Only the pictures are dropped; the lines of the material that follow are returned exactly.

---

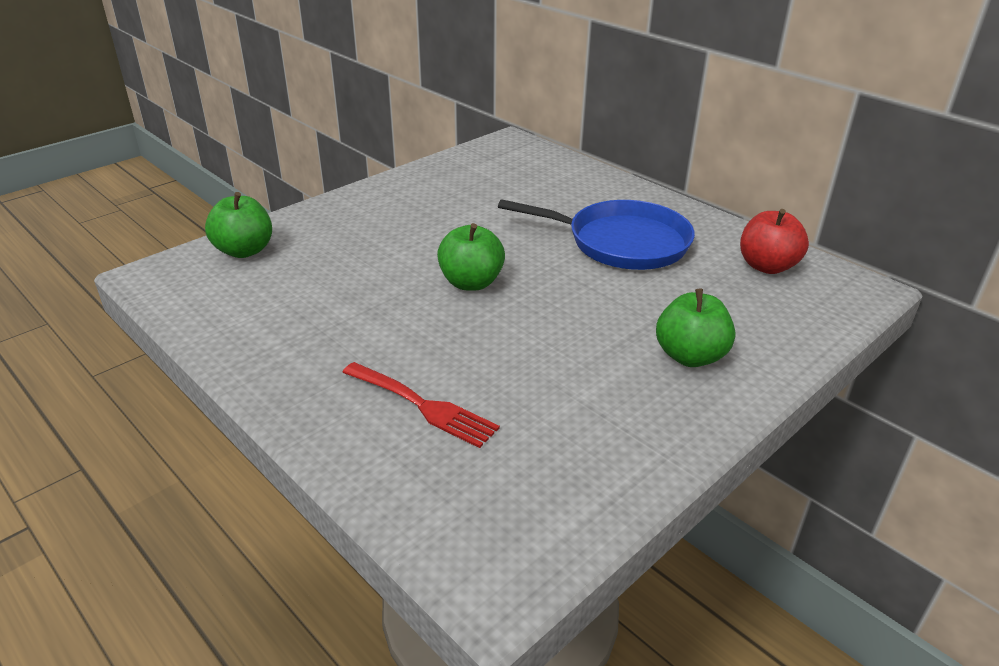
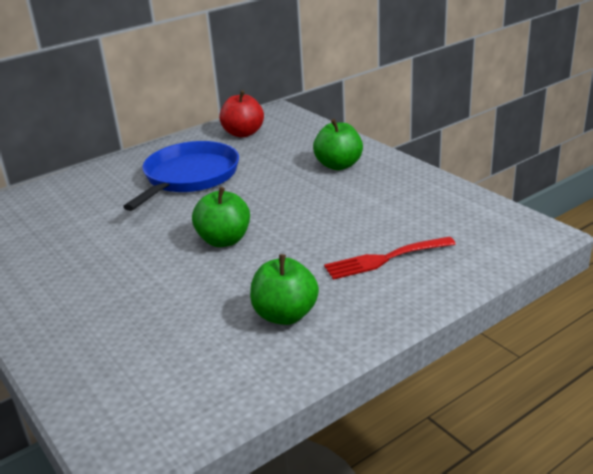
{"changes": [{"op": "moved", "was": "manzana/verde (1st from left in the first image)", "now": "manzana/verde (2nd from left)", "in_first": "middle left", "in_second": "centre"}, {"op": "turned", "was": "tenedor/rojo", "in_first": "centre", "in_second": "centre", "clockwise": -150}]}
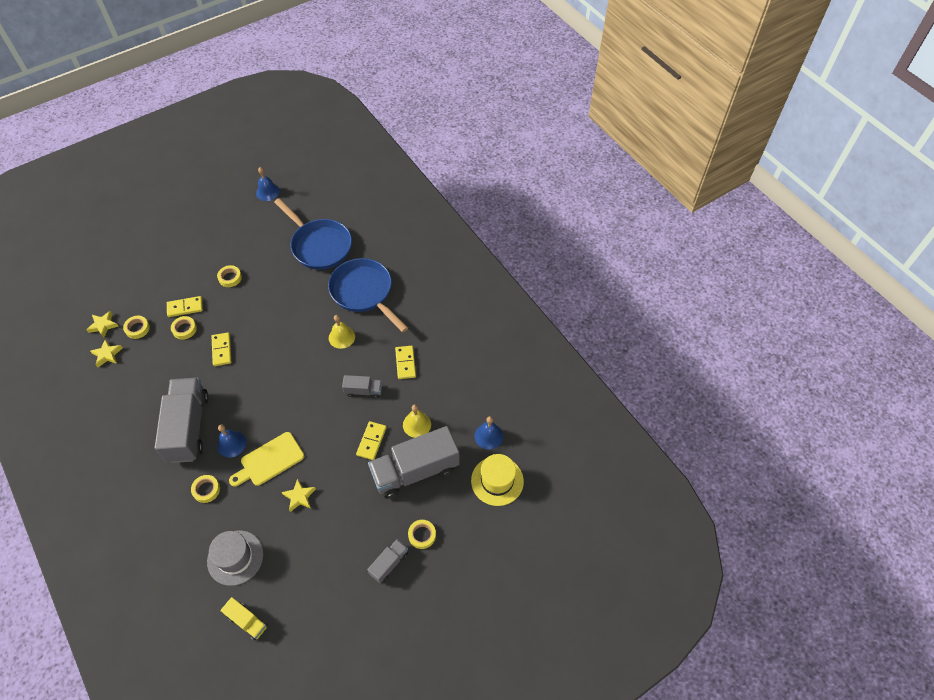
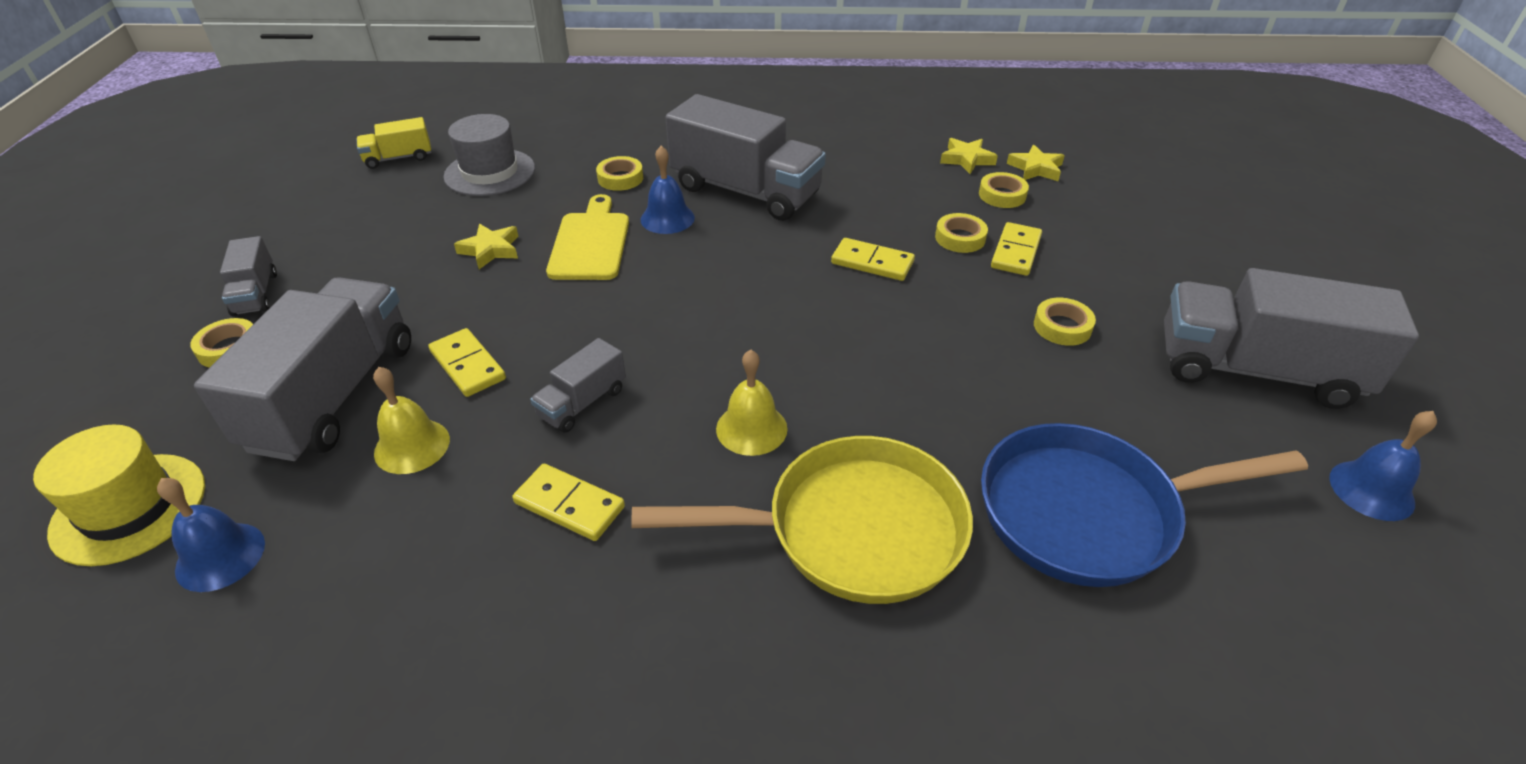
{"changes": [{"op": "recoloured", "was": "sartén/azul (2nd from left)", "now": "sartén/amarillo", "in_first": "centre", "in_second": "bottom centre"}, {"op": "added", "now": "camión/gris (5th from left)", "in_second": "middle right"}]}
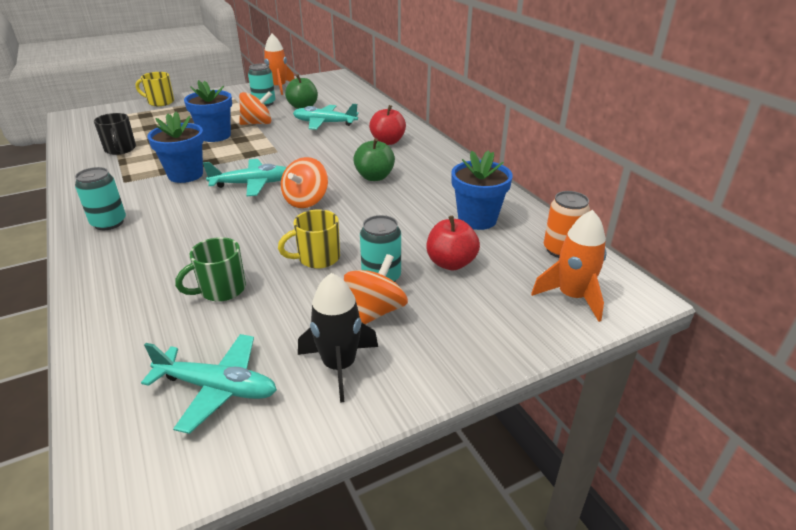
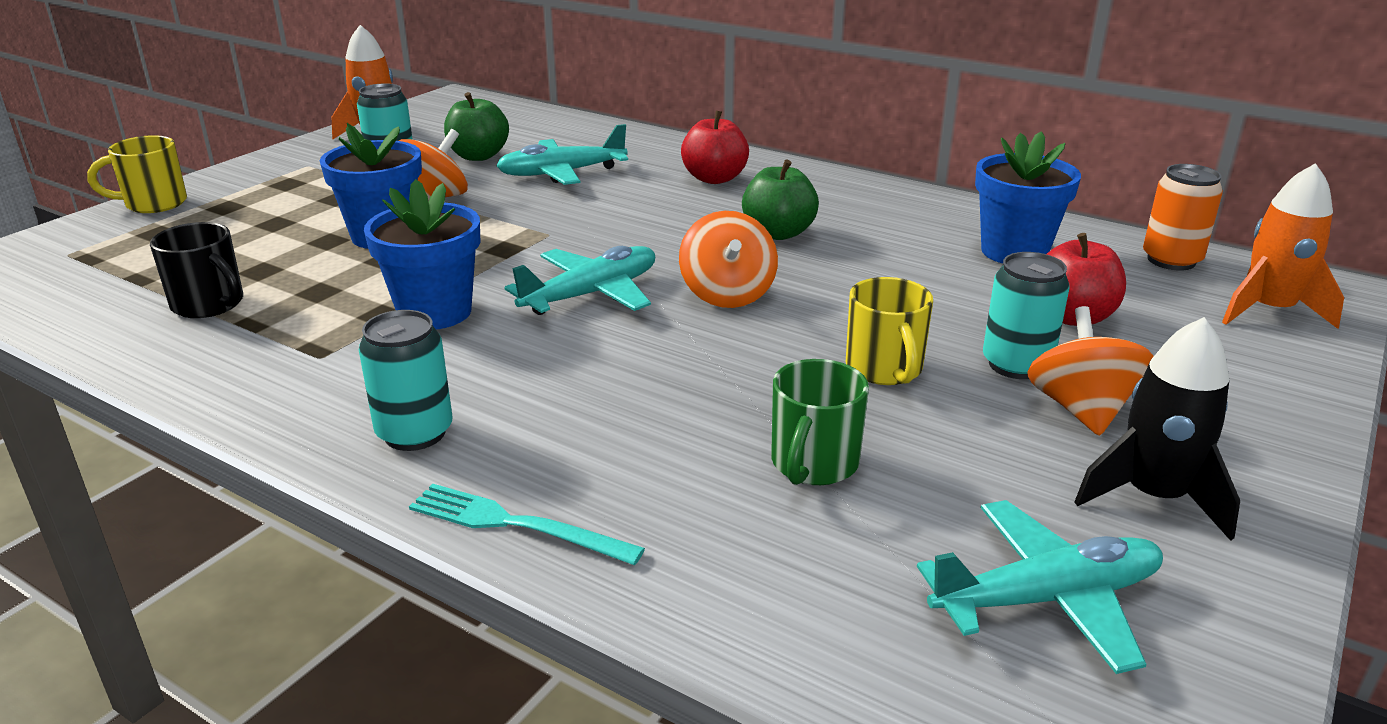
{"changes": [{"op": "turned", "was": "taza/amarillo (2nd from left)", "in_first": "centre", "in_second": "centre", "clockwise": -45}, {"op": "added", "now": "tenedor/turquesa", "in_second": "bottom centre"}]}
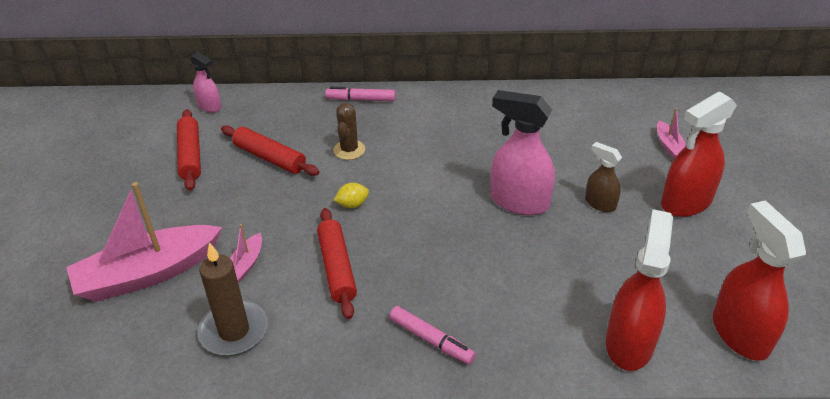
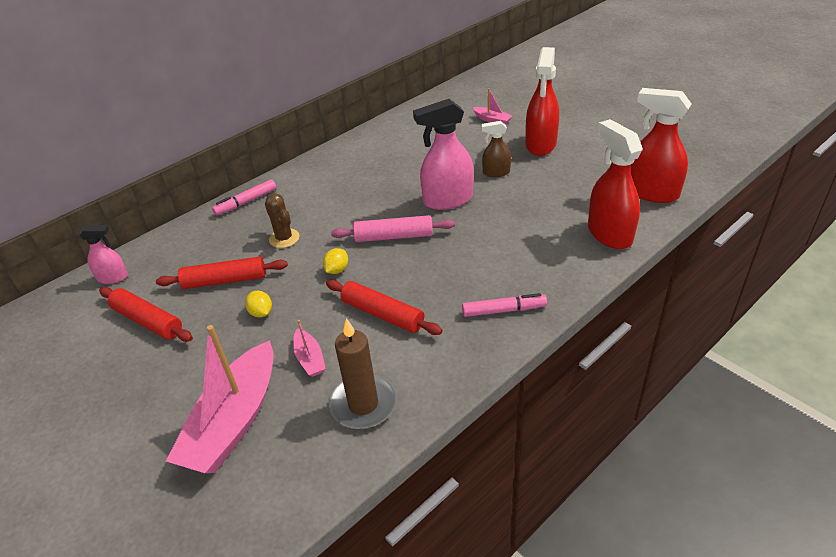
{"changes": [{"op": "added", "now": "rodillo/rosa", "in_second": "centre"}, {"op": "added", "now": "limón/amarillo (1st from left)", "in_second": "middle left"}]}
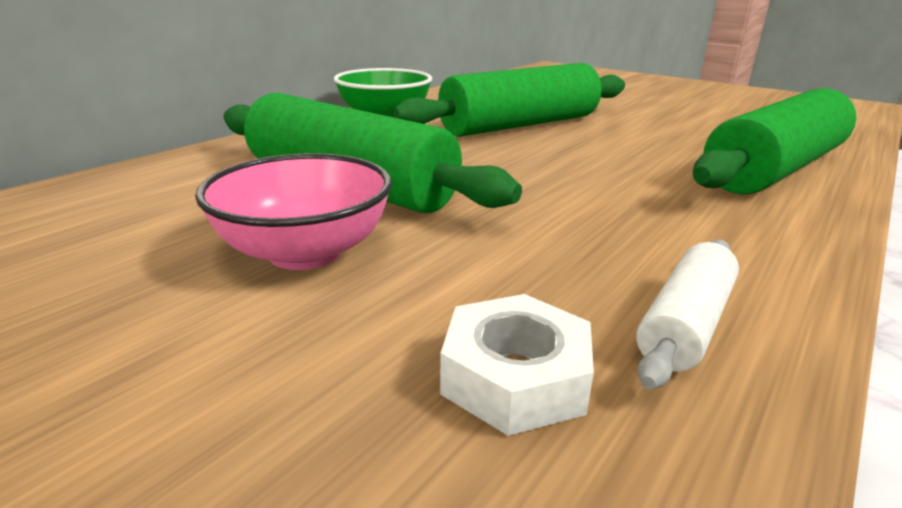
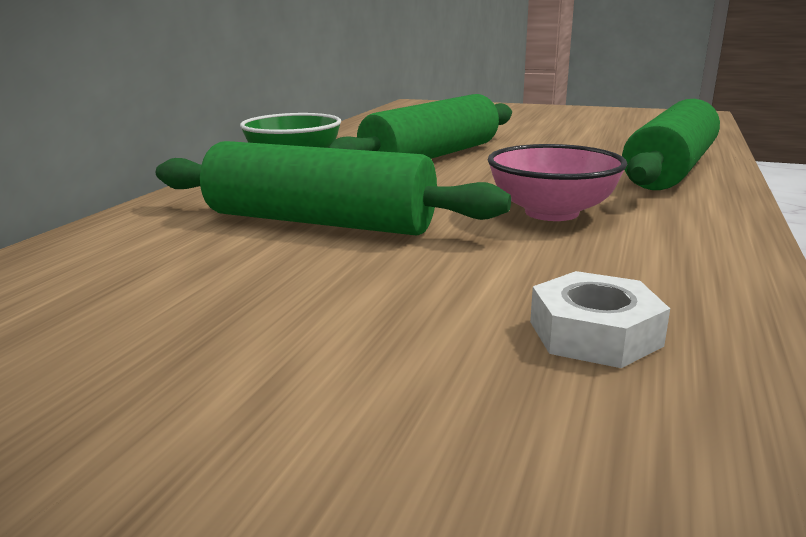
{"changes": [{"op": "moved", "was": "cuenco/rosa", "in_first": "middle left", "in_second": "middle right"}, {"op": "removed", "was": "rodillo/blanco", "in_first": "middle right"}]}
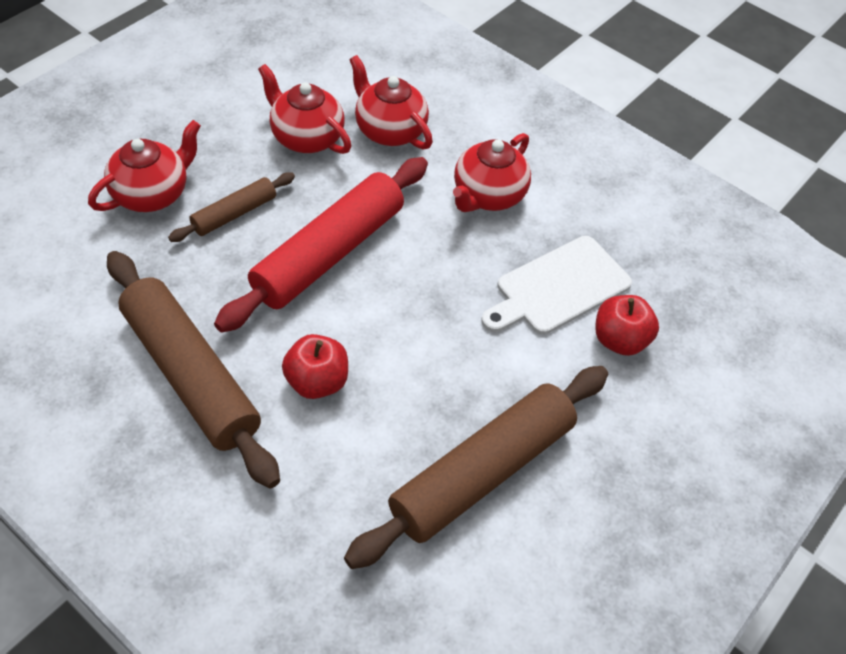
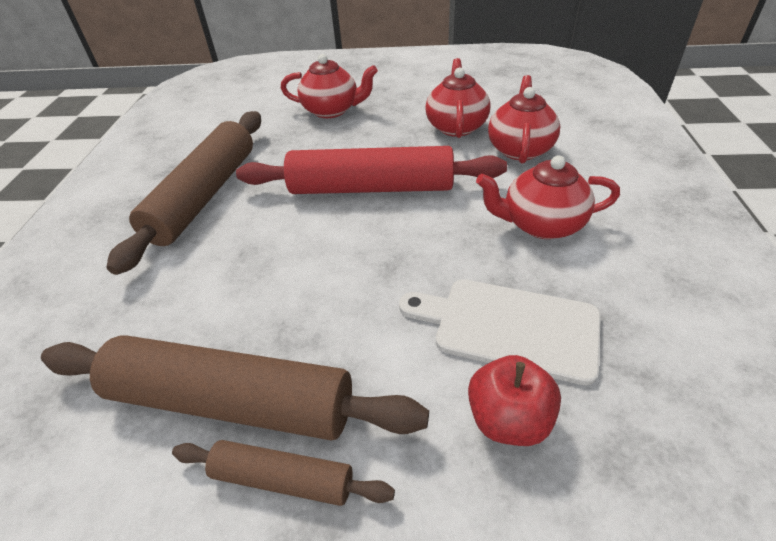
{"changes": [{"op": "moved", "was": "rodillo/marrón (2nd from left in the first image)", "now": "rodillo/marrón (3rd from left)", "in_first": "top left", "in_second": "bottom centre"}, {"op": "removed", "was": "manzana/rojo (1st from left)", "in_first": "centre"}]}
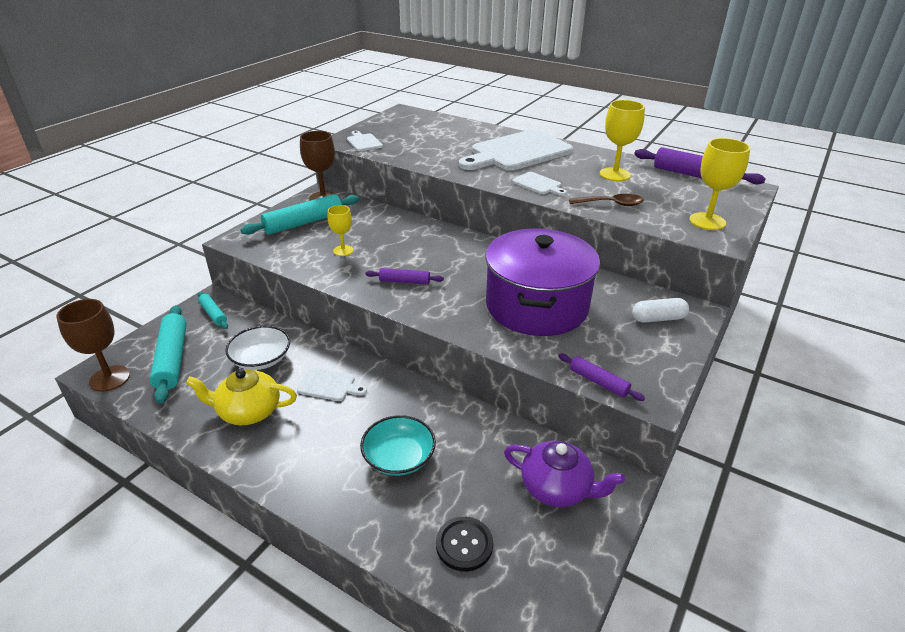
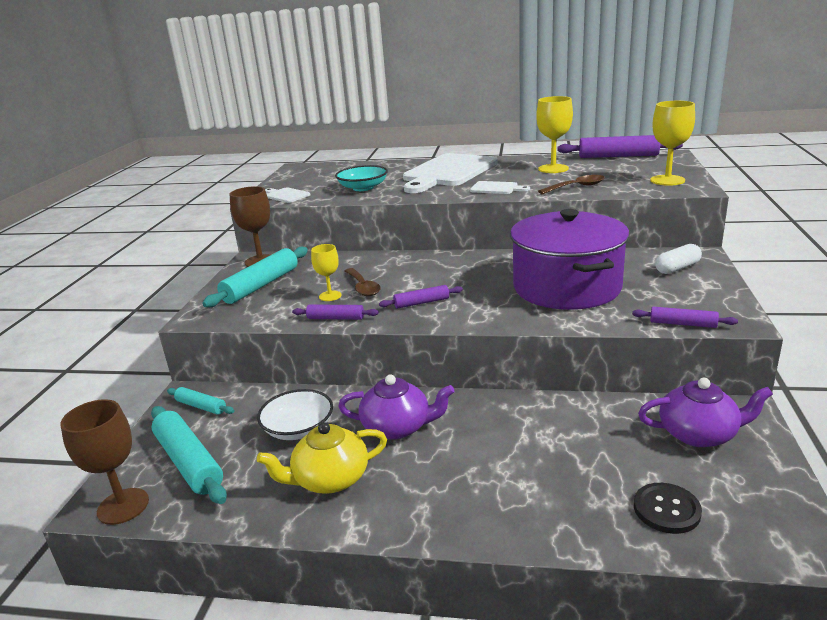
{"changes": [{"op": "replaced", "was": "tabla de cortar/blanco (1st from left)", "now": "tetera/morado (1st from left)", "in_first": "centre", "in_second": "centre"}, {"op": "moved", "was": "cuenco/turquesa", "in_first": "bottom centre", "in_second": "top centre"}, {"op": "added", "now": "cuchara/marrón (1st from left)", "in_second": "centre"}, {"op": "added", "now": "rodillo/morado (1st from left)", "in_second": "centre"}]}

---

(RESPONSE)
{"changes": [{"op": "moved", "was": "manzana/verde (1st from left in the first image)", "now": "manzana/verde (2nd from left)", "in_first": "middle left", "in_second": "centre"}, {"op": "turned", "was": "tenedor/rojo", "in_first": "centre", "in_second": "centre", "clockwise": -150}]}
{"changes": [{"op": "recoloured", "was": "sartén/azul (2nd from left)", "now": "sartén/amarillo", "in_first": "centre", "in_second": "bottom centre"}, {"op": "added", "now": "camión/gris (5th from left)", "in_second": "middle right"}]}
{"changes": [{"op": "turned", "was": "taza/amarillo (2nd from left)", "in_first": "centre", "in_second": "centre", "clockwise": -45}, {"op": "added", "now": "tenedor/turquesa", "in_second": "bottom centre"}]}
{"changes": [{"op": "added", "now": "rodillo/rosa", "in_second": "centre"}, {"op": "added", "now": "limón/amarillo (1st from left)", "in_second": "middle left"}]}
{"changes": [{"op": "moved", "was": "cuenco/rosa", "in_first": "middle left", "in_second": "middle right"}, {"op": "removed", "was": "rodillo/blanco", "in_first": "middle right"}]}
{"changes": [{"op": "moved", "was": "rodillo/marrón (2nd from left in the first image)", "now": "rodillo/marrón (3rd from left)", "in_first": "top left", "in_second": "bottom centre"}, {"op": "removed", "was": "manzana/rojo (1st from left)", "in_first": "centre"}]}
{"changes": [{"op": "replaced", "was": "tabla de cortar/blanco (1st from left)", "now": "tetera/morado (1st from left)", "in_first": "centre", "in_second": "centre"}, {"op": "moved", "was": "cuenco/turquesa", "in_first": "bottom centre", "in_second": "top centre"}, {"op": "added", "now": "cuchara/marrón (1st from left)", "in_second": "centre"}, {"op": "added", "now": "rodillo/morado (1st from left)", "in_second": "centre"}]}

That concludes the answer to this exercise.